Copy all entries without alteration and skip the pictures they hold.

Exercise inputs:
==================================================

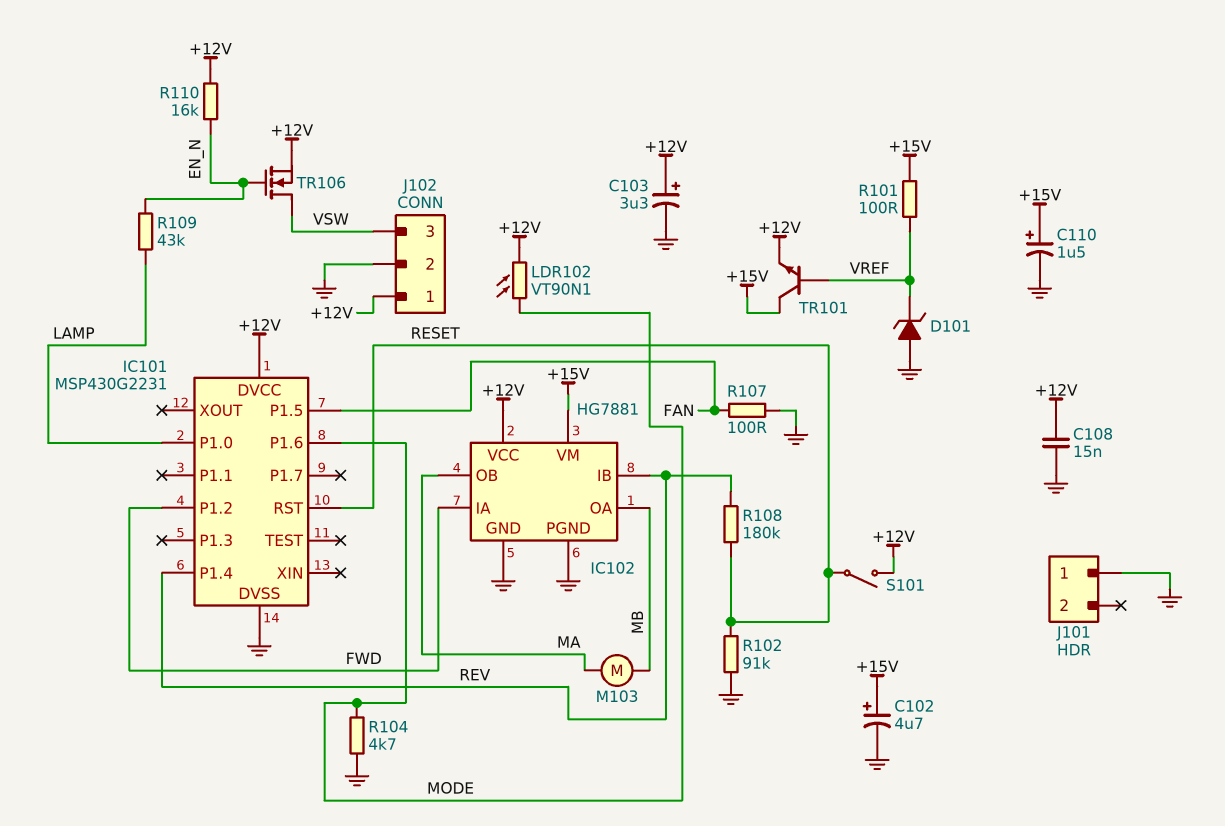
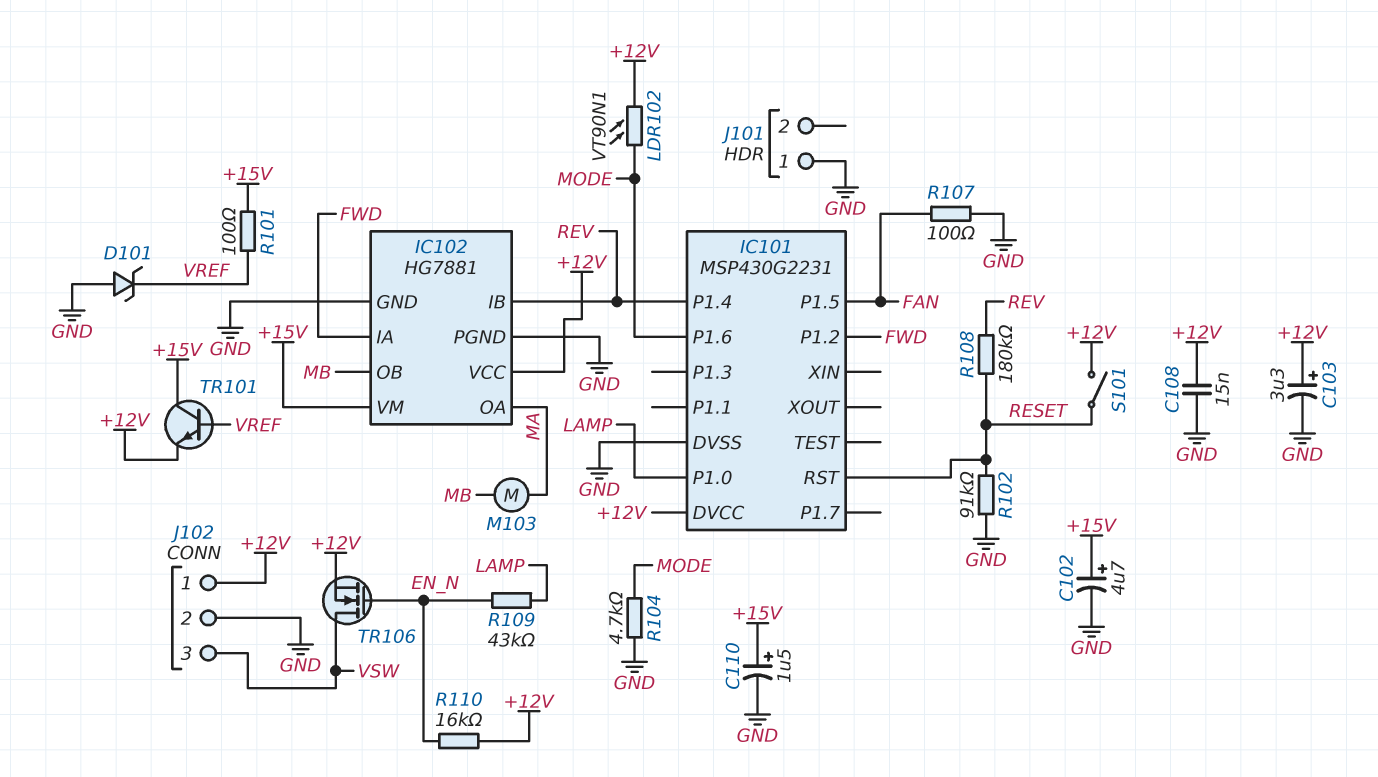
IC102 pin OA: MB -> MA
IC102 pin OB: MA -> MB

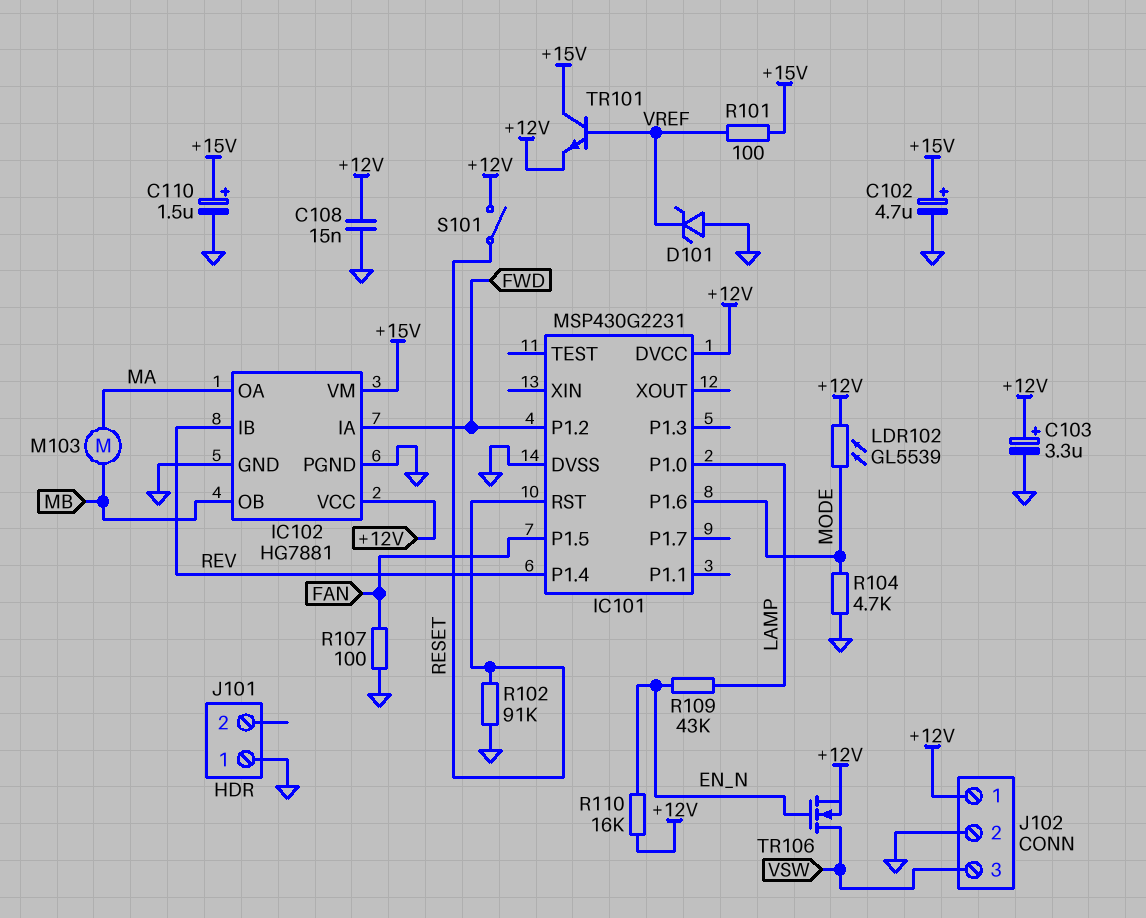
LDR102: VT90N1 (+12V, MODE) -> GL5539 (+12V, MODE)
R108: 180k (RESET, REV) -> none

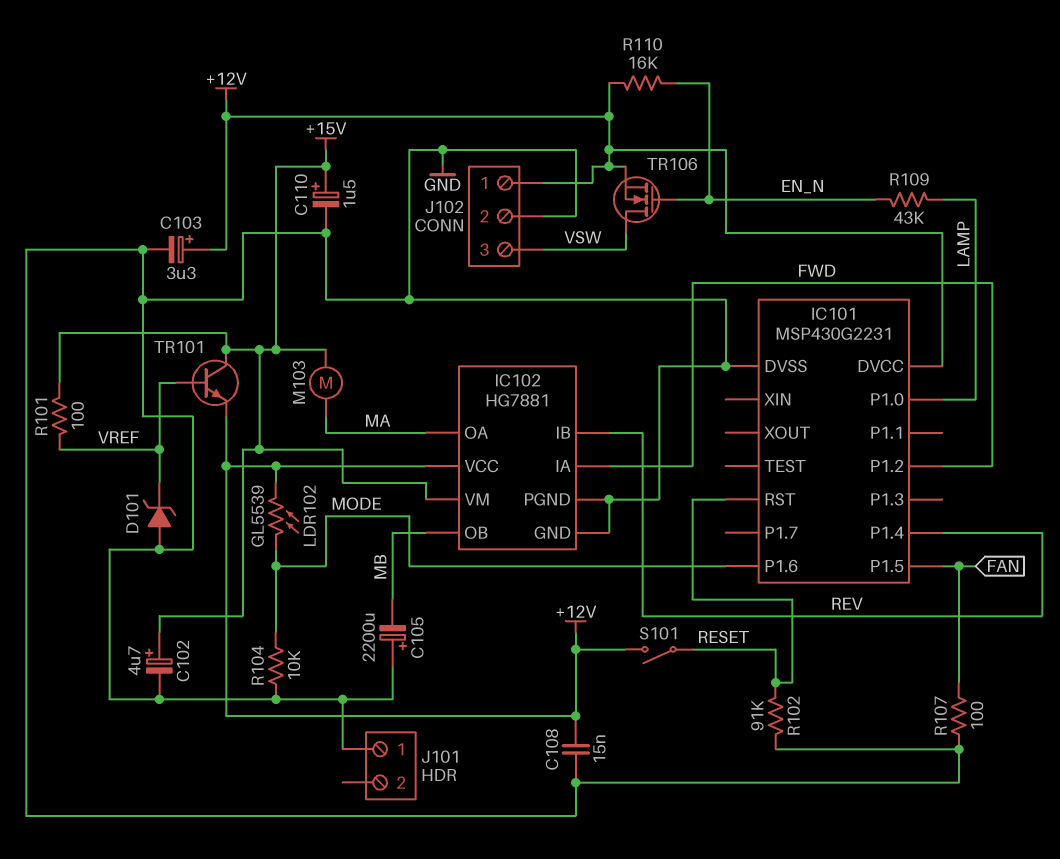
C105: none -> 2200uF (plus GND, minus MB)
M103: motor (MA, MB) -> motor (+15V, MA)
R104: 4.7k (GND, MODE) -> 10k (GND, MODE)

==================================================

Final answer:
IC102 pin OA: MB -> MA
IC102 pin OB: MA -> MB

LDR102: VT90N1 (+12V, MODE) -> GL5539 (+12V, MODE)
R108: 180k (RESET, REV) -> none

C105: none -> 2200uF (plus GND, minus MB)
M103: motor (MA, MB) -> motor (+15V, MA)
R104: 4.7k (GND, MODE) -> 10k (GND, MODE)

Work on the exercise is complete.